(TASK REQUIREMENTS) Repeat exactly, and only, the lines from the one containing "pink star [156,366,206,410] -> none" through the last line of the data below.

(DATA SEGMENT)
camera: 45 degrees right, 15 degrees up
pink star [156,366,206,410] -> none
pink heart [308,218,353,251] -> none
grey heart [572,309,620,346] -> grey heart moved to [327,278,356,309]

(RESPONSE TO THIS TASK)
pink star [156,366,206,410] -> none
pink heart [308,218,353,251] -> none
grey heart [572,309,620,346] -> grey heart moved to [327,278,356,309]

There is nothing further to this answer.